__PROBLEM DETAILS__
Leave out any pictures and transcribe all other data below exactly.

__INFORMATION GIVEN__
-- -- --
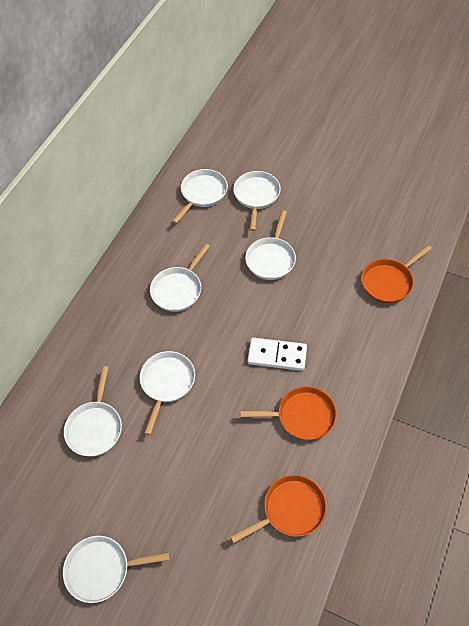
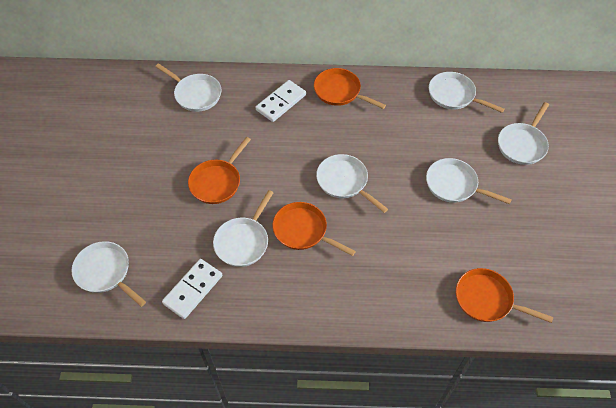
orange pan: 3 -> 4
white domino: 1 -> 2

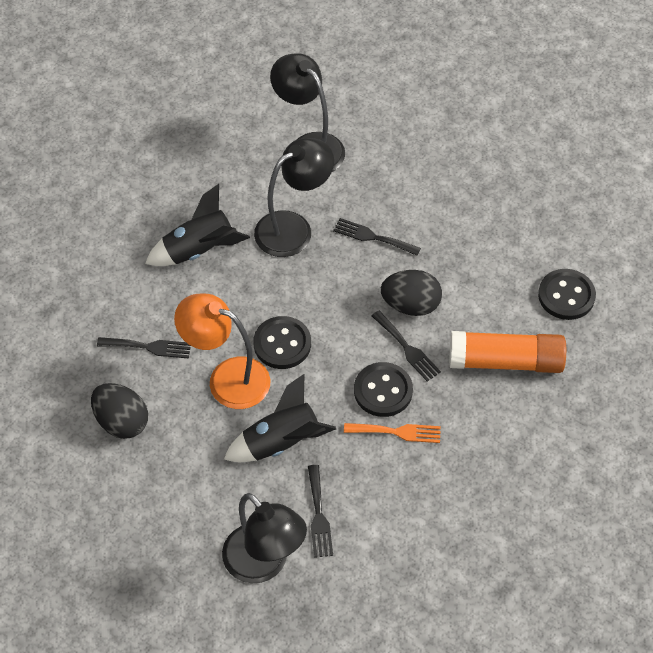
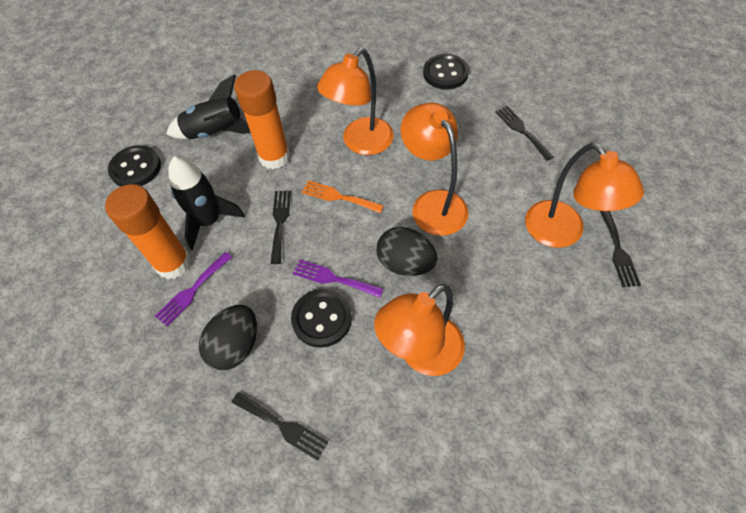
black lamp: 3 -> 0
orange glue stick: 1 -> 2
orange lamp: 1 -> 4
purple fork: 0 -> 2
-- -- --
__COMPLETED TASK__
orange pan: 3 -> 4
white domino: 1 -> 2

black lamp: 3 -> 0
orange glue stick: 1 -> 2
orange lamp: 1 -> 4
purple fork: 0 -> 2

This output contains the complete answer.